• [YOUR OBJECTIVE] Without the pictures, print each of the records below exactly as it appears.

• [INFORMATION SUPPLIED]
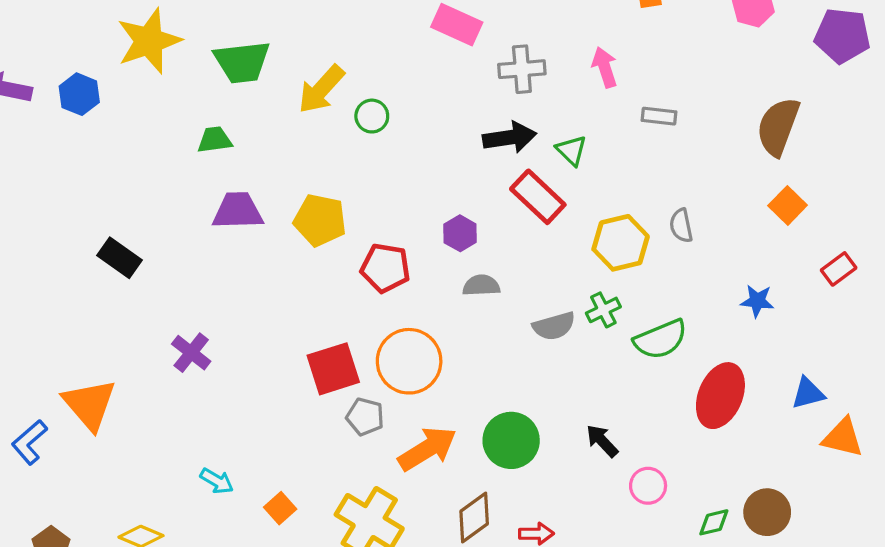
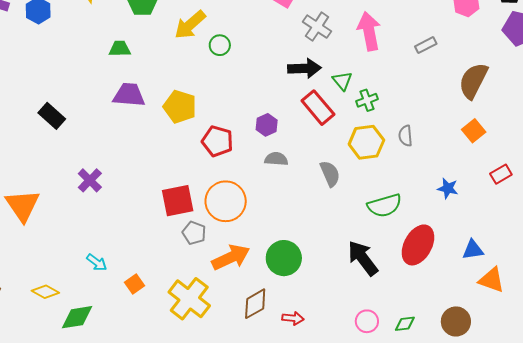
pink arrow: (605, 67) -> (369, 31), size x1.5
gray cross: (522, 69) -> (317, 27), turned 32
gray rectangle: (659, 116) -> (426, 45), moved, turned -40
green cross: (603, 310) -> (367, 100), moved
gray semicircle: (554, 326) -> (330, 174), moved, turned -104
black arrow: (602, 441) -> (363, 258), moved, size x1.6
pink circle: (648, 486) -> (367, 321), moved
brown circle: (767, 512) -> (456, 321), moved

• [EXERCISE RESPONSE]
pink arrow: (605, 67) -> (369, 31), size x1.5
gray cross: (522, 69) -> (317, 27), turned 32
gray rectangle: (659, 116) -> (426, 45), moved, turned -40
green cross: (603, 310) -> (367, 100), moved
gray semicircle: (554, 326) -> (330, 174), moved, turned -104
black arrow: (602, 441) -> (363, 258), moved, size x1.6
pink circle: (648, 486) -> (367, 321), moved
brown circle: (767, 512) -> (456, 321), moved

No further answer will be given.